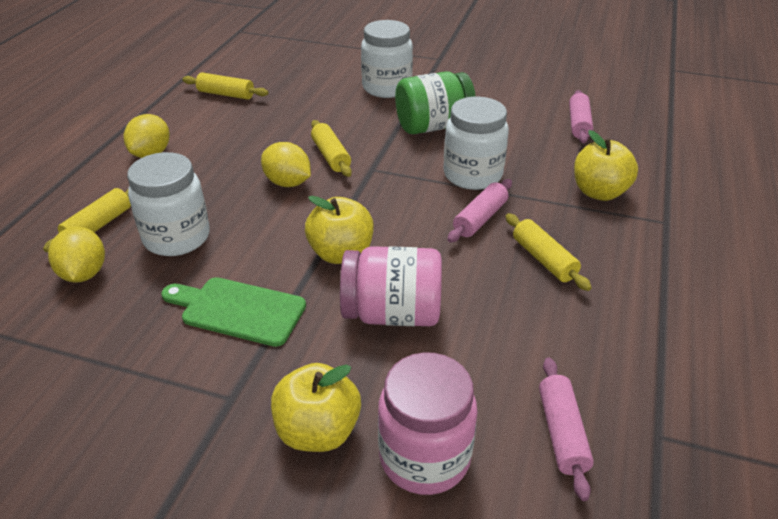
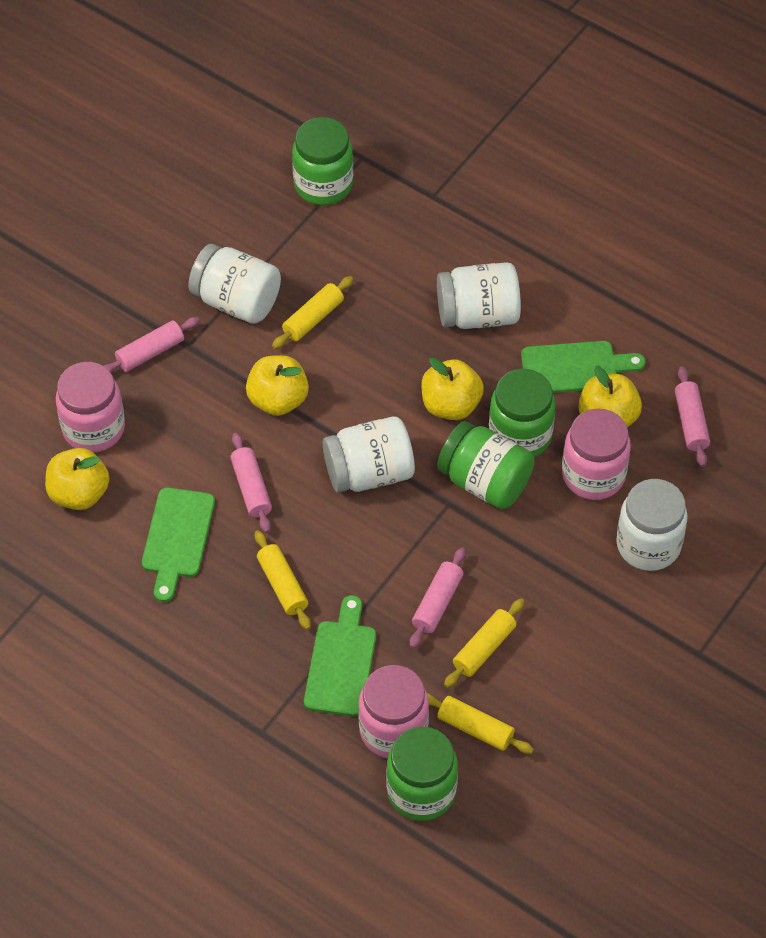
green cutting board: 1 -> 3
green jar: 1 -> 4
pink jar: 2 -> 3
pink rolling pin: 3 -> 4
white jar: 3 -> 4
yellow apple: 3 -> 4
yellow lemon: 3 -> 0

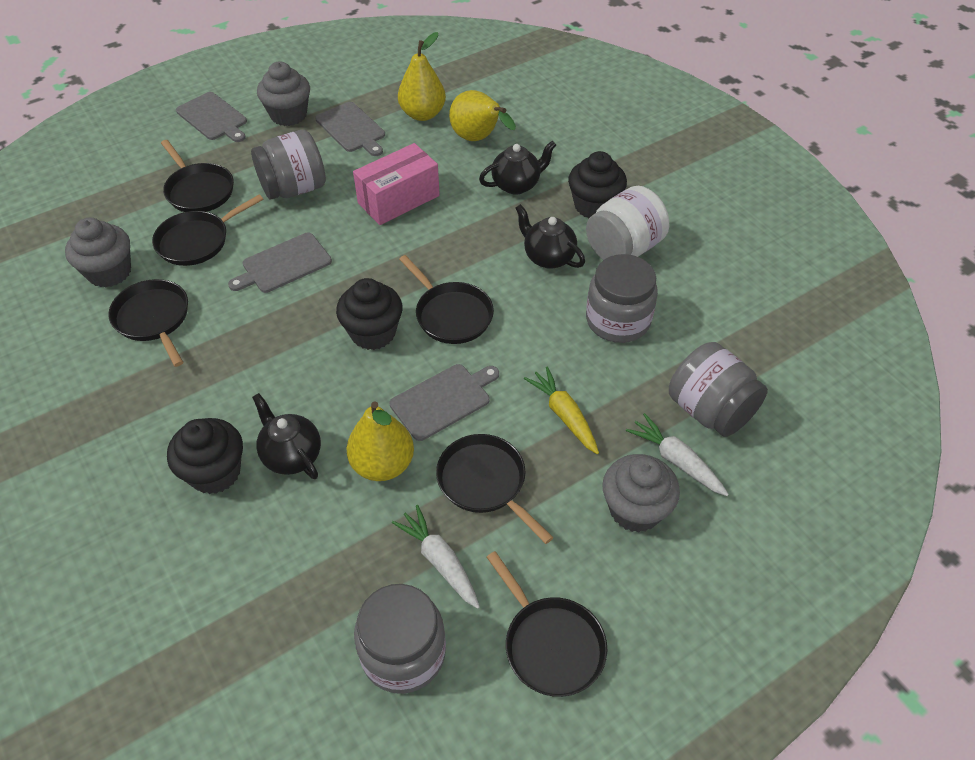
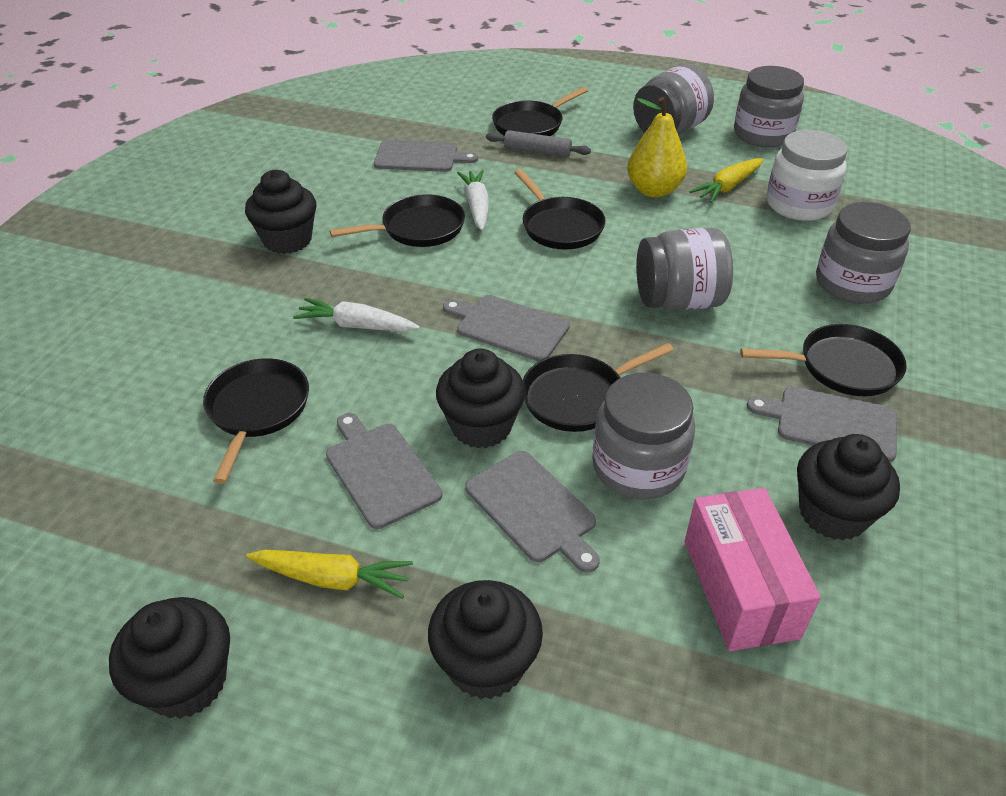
black cupcake: 3 -> 5
black teapot: 3 -> 0
grey cupcake: 3 -> 0
grey cutting board: 4 -> 5
grey jar: 4 -> 5
grey rolling pin: 0 -> 1
yellow carrot: 1 -> 2
yellow pear: 3 -> 1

━━━━━━━━━━━━━━━━━━━━

▶ **WHAT YOU WILL DO**
Reproduce the material above in full and without alteration, but skip all pictures.

▶ **SOLVED PROBLEM**
green cutting board: 1 -> 3
green jar: 1 -> 4
pink jar: 2 -> 3
pink rolling pin: 3 -> 4
white jar: 3 -> 4
yellow apple: 3 -> 4
yellow lemon: 3 -> 0

black cupcake: 3 -> 5
black teapot: 3 -> 0
grey cupcake: 3 -> 0
grey cutting board: 4 -> 5
grey jar: 4 -> 5
grey rolling pin: 0 -> 1
yellow carrot: 1 -> 2
yellow pear: 3 -> 1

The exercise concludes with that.